### Available data
----

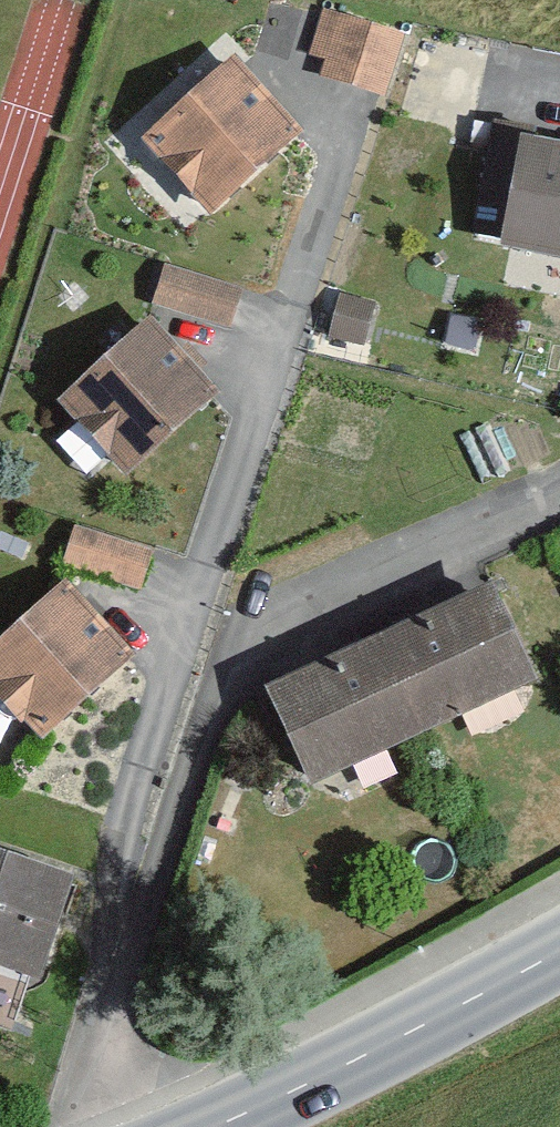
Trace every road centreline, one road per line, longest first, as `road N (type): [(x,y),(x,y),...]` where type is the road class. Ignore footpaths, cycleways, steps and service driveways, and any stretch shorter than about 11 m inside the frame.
road 1 (residential): [(346,138),(122,842),(102,971),(102,1048)]
road 2 (residential): [(559,516),(281,644),(222,688),(102,1048)]
road 3 (secondary): [(202,1126),(559,957)]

----

### Your instructions
Copy out the data verbatim, excluding the pictures.

### Response area
Trace every road centreline, one road per line, longest first, as `road N (type): [(x,y),(x,y),...]` where type is the road class. Ignore footpaths, cycleways, steps and service driveways, and any stretch shorter than about 11 m inside the frame.
road 1 (residential): [(346,138),(122,842),(102,971),(102,1048)]
road 2 (residential): [(559,516),(281,644),(222,688),(102,1048)]
road 3 (secondary): [(202,1126),(559,957)]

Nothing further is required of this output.